> [THE PROBLEM]:
The data must be given again exactly as written, with all images omitted.

== RECORDS FOR THE TASK ==

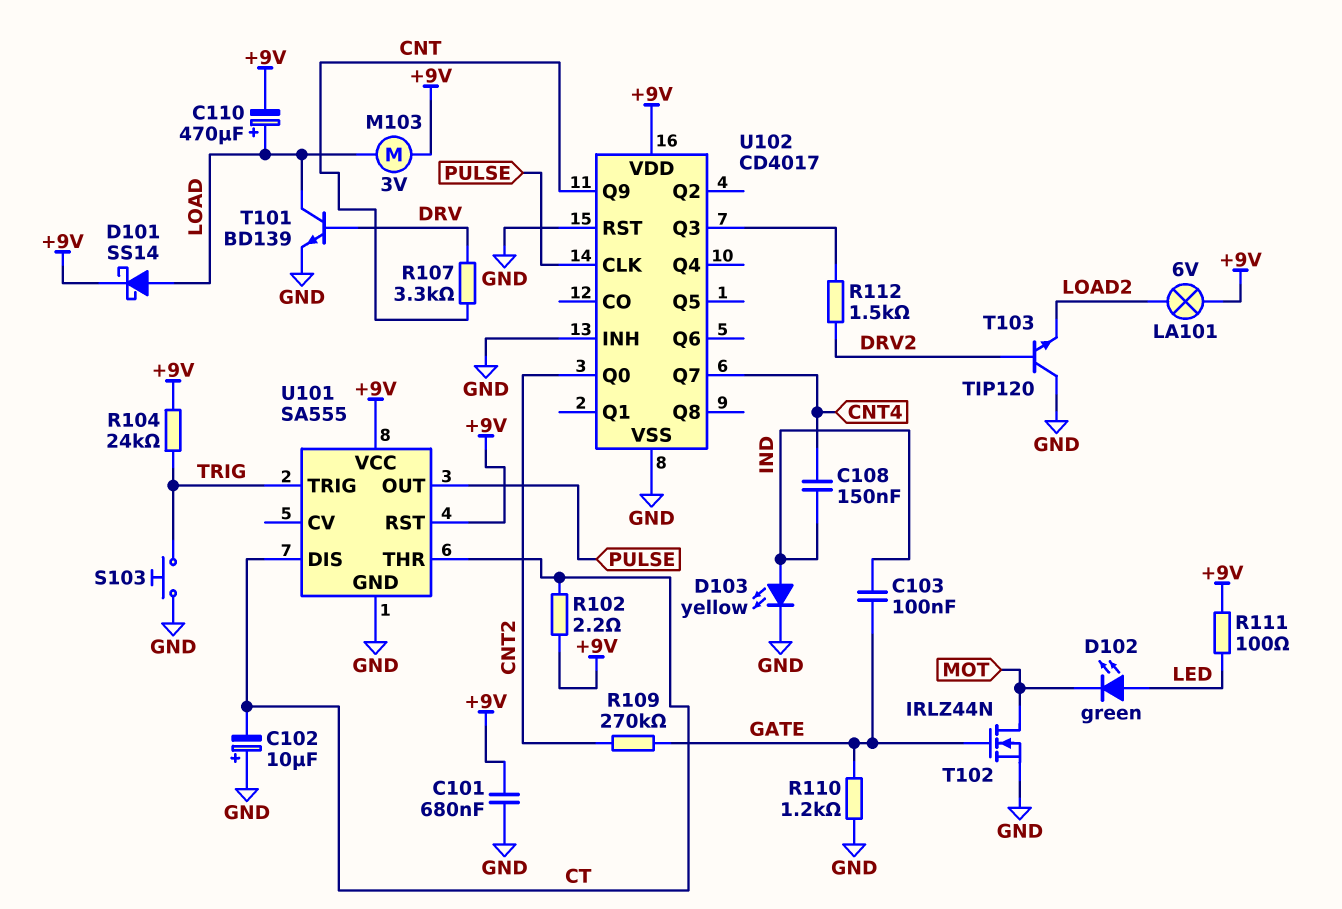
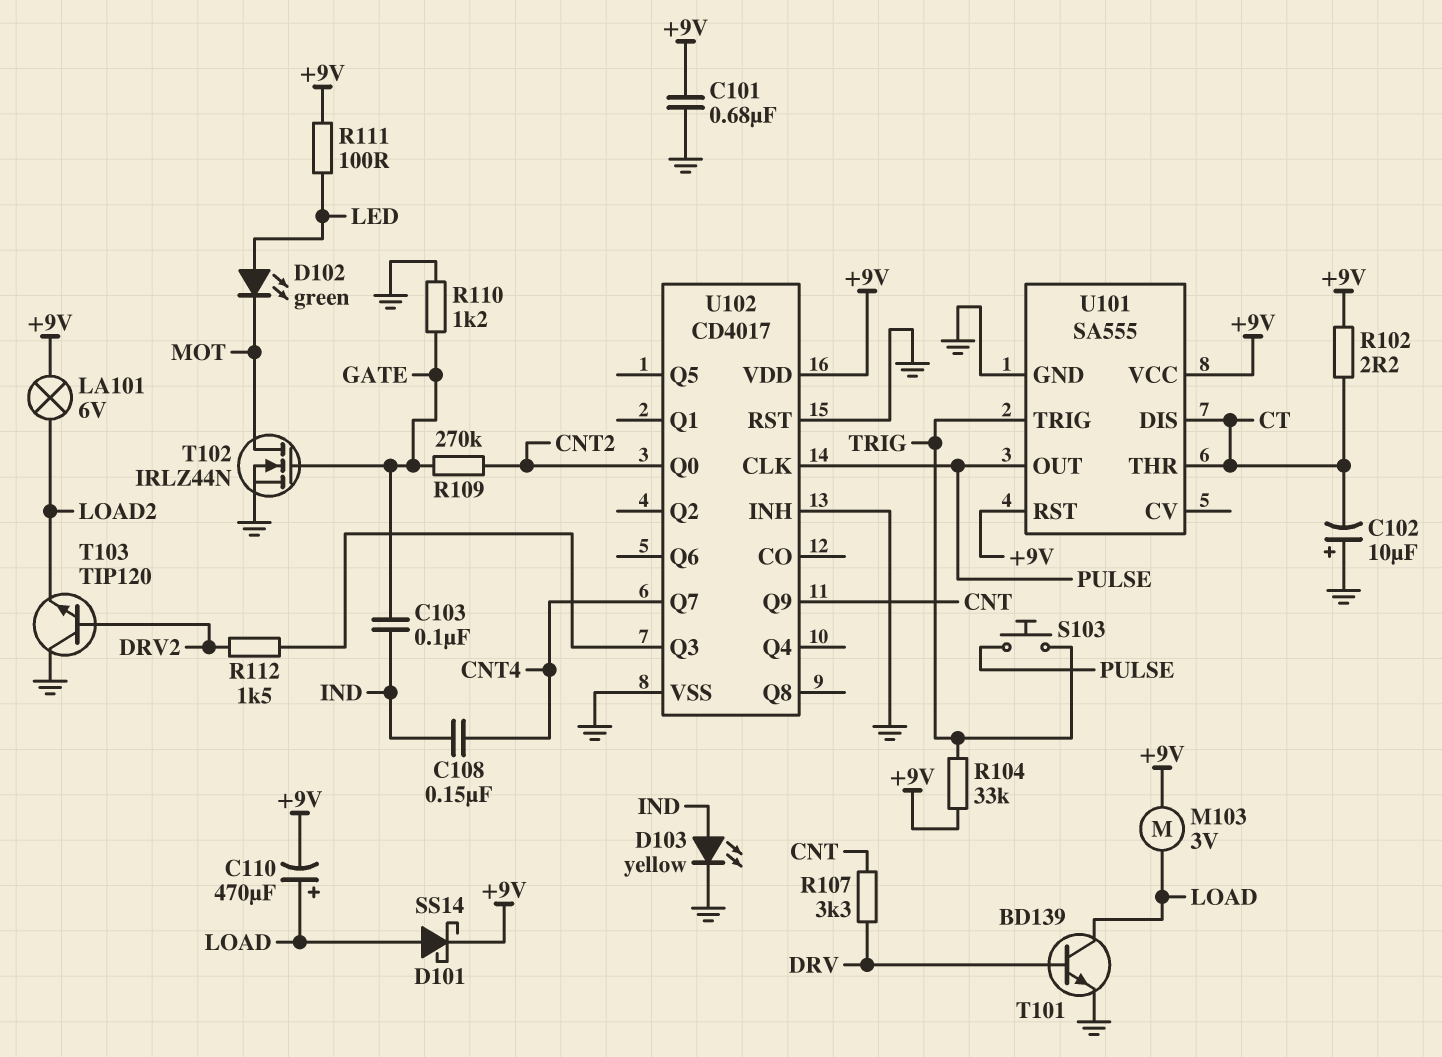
R104: 24k (+9V, TRIG) -> 33k (+9V, TRIG)
S103: button (GND, TRIG) -> button (PULSE, TRIG)

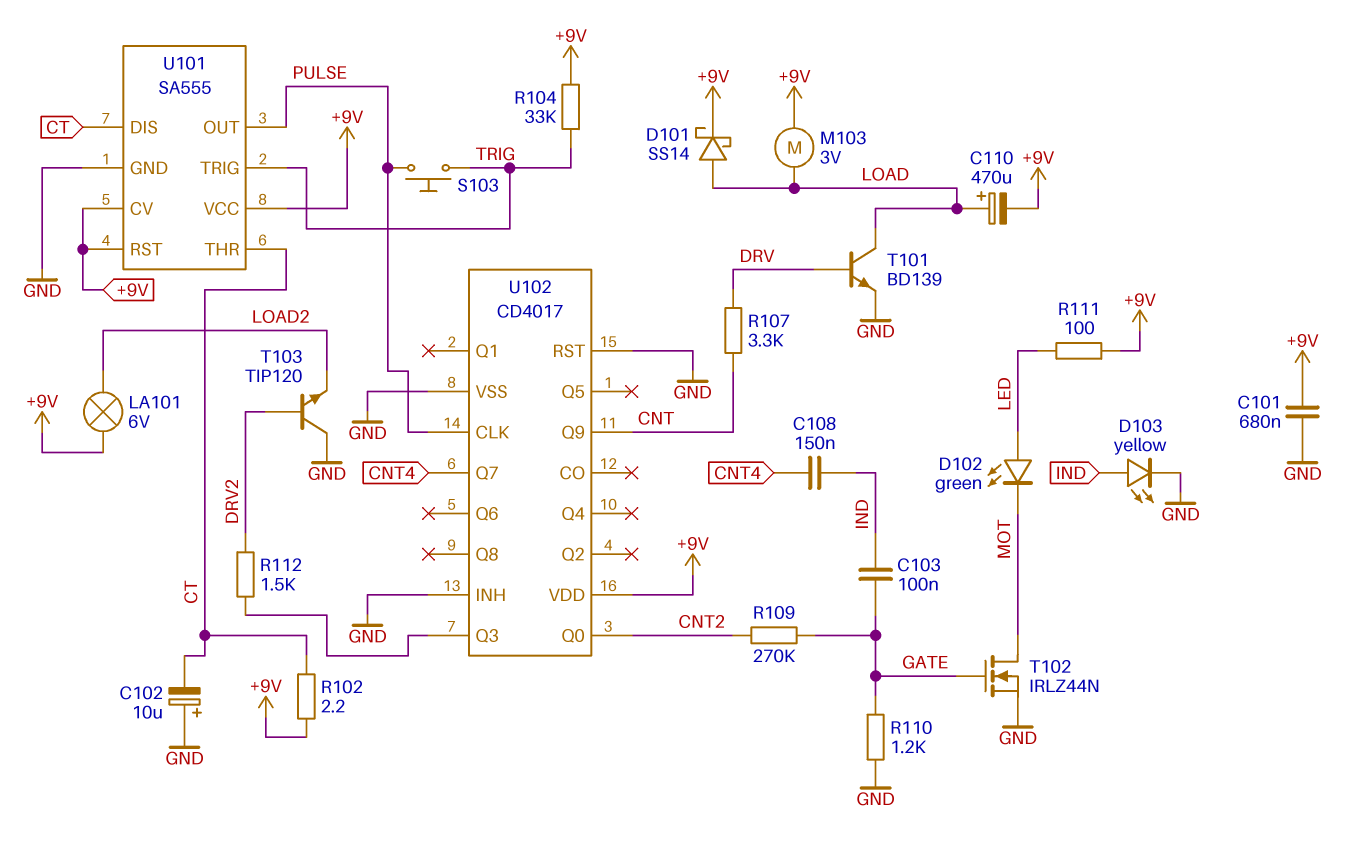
U101 pin CV: none -> +9V

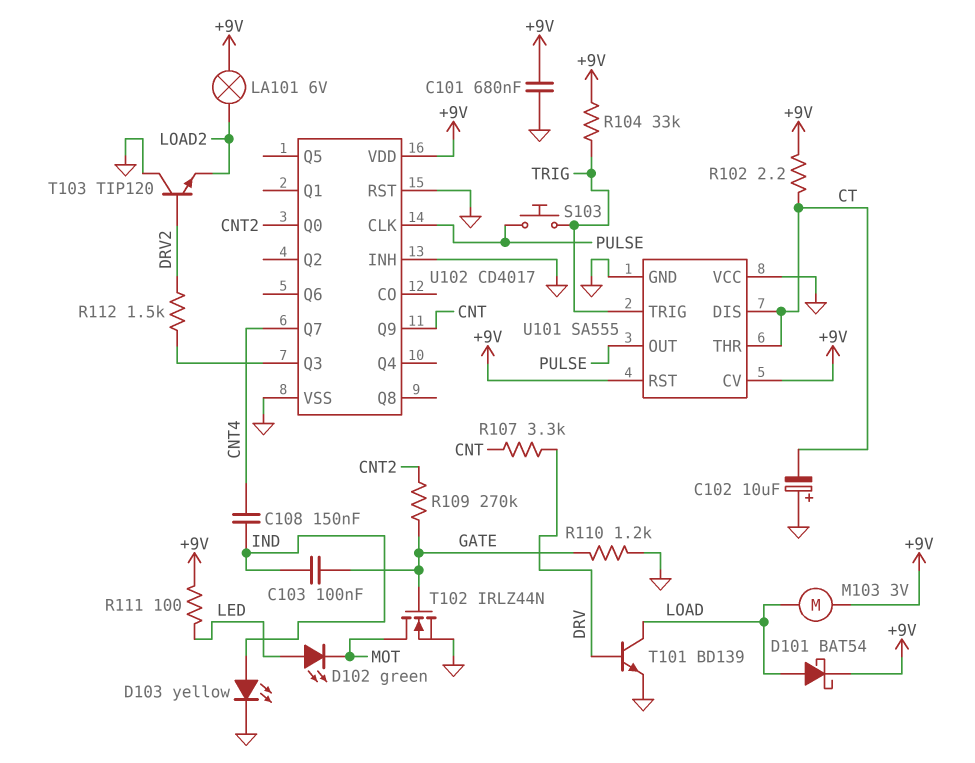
C110: 470uF (plus LOAD, minus +9V) -> none
D101: schottky SS14 (A LOAD, K +9V) -> schottky BAT54 (A LOAD, K +9V)
U101 pin VCC: +9V -> GND

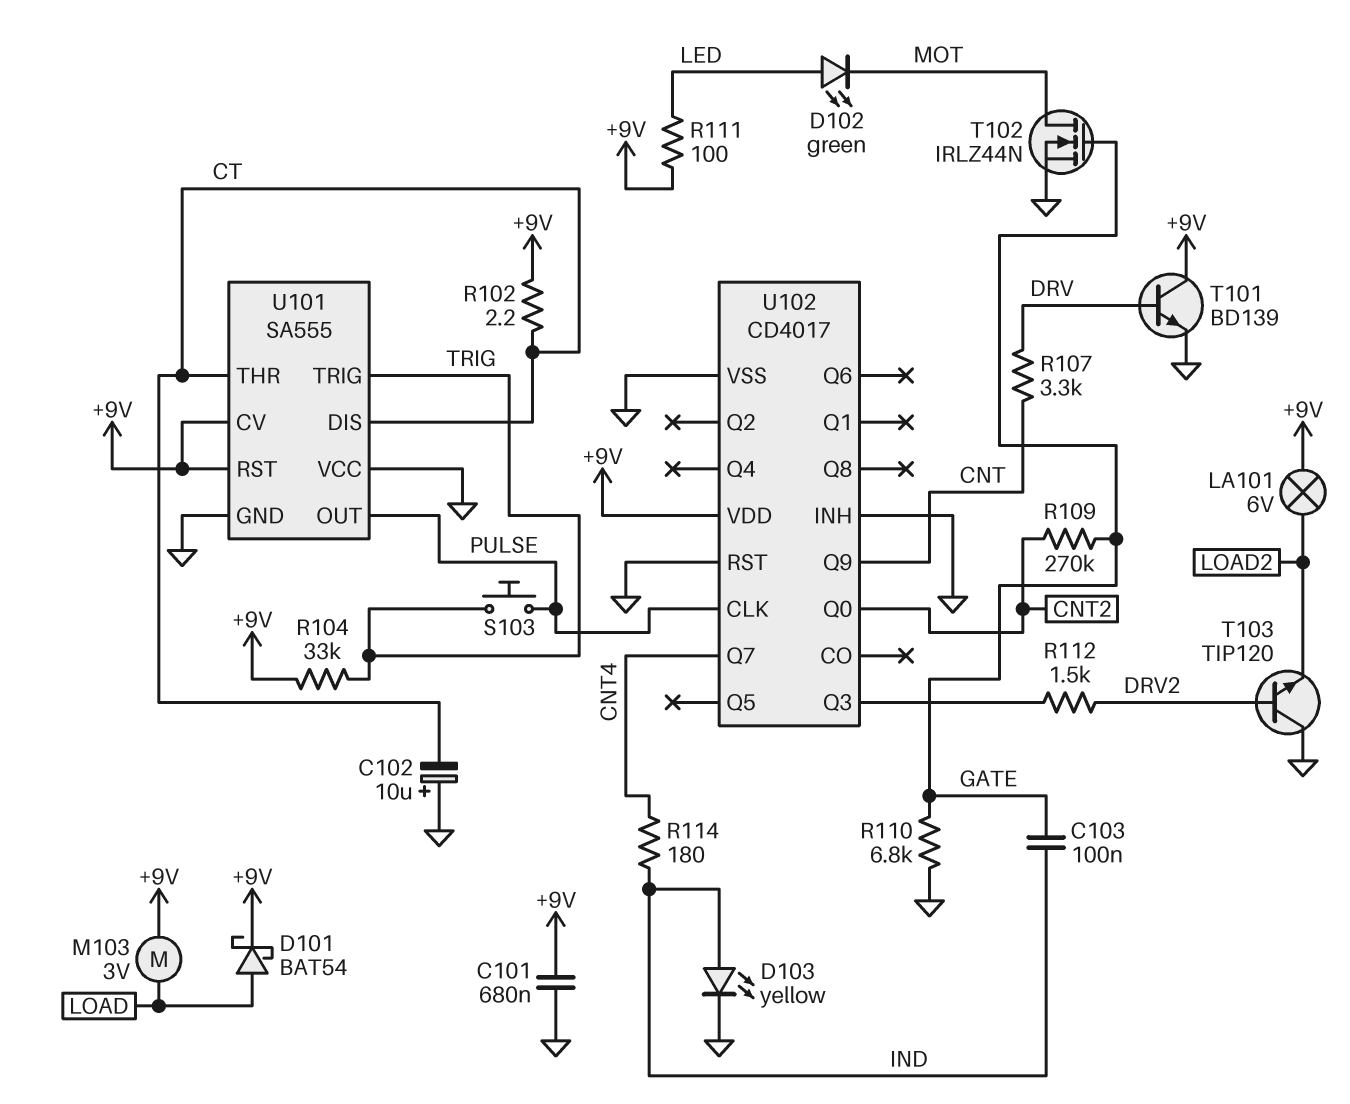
C108: 150nF (CNT4, IND) -> none
R110: 1.2k (GATE, GND) -> 6.8k (GATE, GND)
R114: none -> 180 (CNT4, IND)
T101: NPN BD139 (B DRV, C LOAD, E GND) -> NPN BD139 (B DRV, C +9V, E GND)

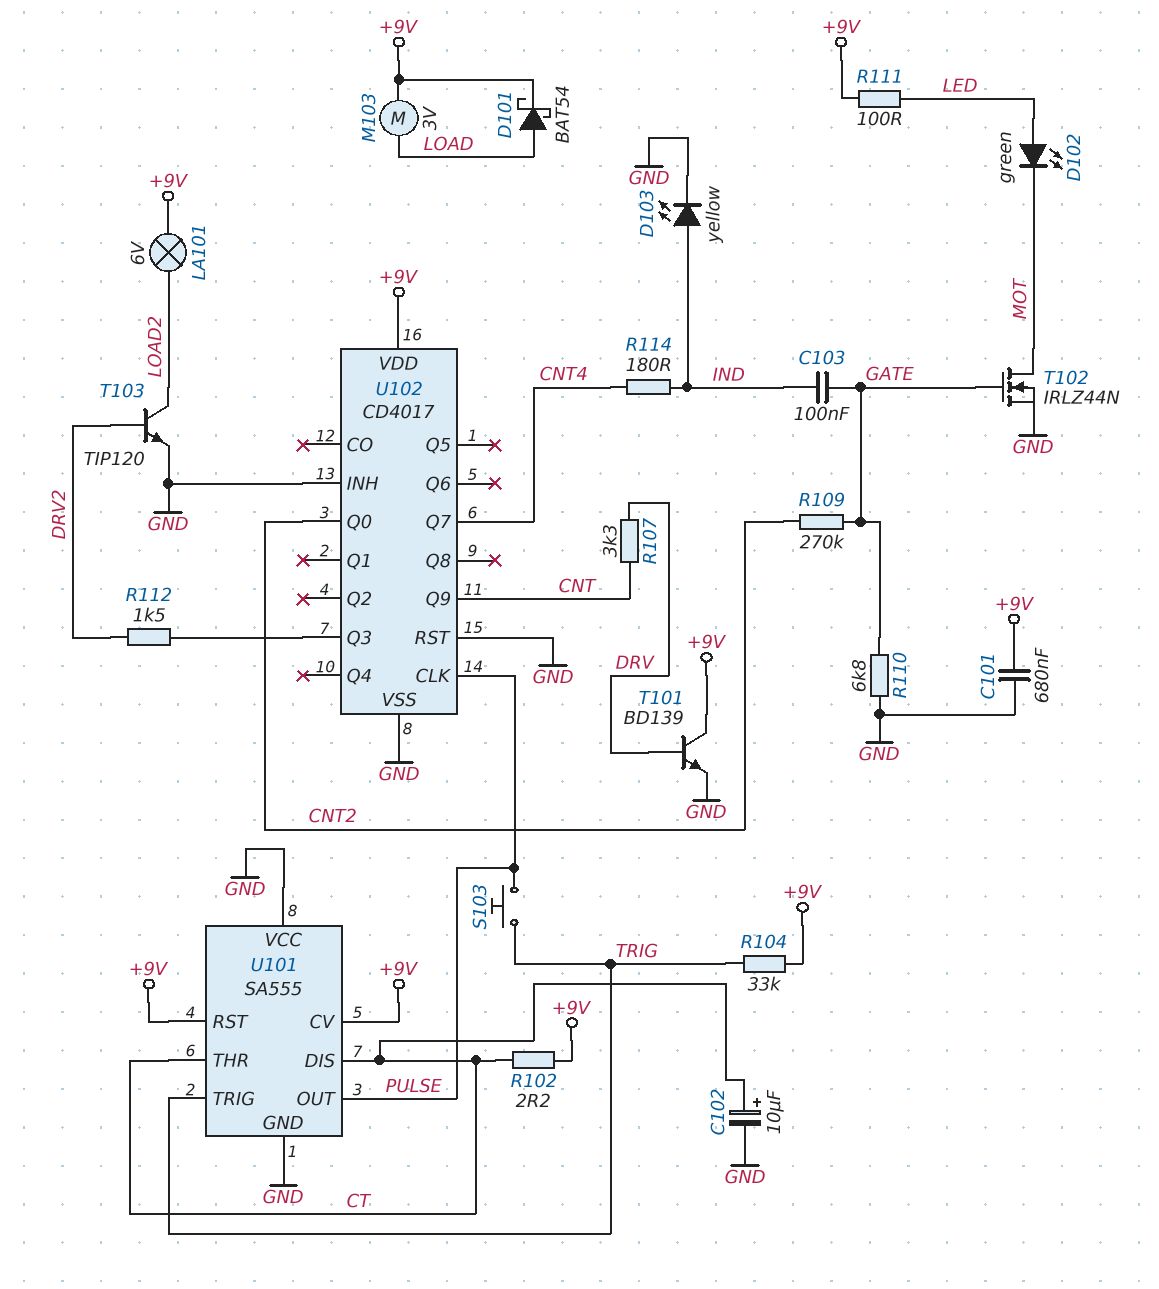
C102: 10uF (plus GND, minus CT) -> 10uF (plus CT, minus GND)
T103: NPN TIP120 (B DRV2, C GND, E LOAD2) -> NPN TIP120 (B DRV2, C LOAD2, E GND)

===

> [OUTPUT BELOW]:
R104: 24k (+9V, TRIG) -> 33k (+9V, TRIG)
S103: button (GND, TRIG) -> button (PULSE, TRIG)

U101 pin CV: none -> +9V

C110: 470uF (plus LOAD, minus +9V) -> none
D101: schottky SS14 (A LOAD, K +9V) -> schottky BAT54 (A LOAD, K +9V)
U101 pin VCC: +9V -> GND

C108: 150nF (CNT4, IND) -> none
R110: 1.2k (GATE, GND) -> 6.8k (GATE, GND)
R114: none -> 180 (CNT4, IND)
T101: NPN BD139 (B DRV, C LOAD, E GND) -> NPN BD139 (B DRV, C +9V, E GND)

C102: 10uF (plus GND, minus CT) -> 10uF (plus CT, minus GND)
T103: NPN TIP120 (B DRV2, C GND, E LOAD2) -> NPN TIP120 (B DRV2, C LOAD2, E GND)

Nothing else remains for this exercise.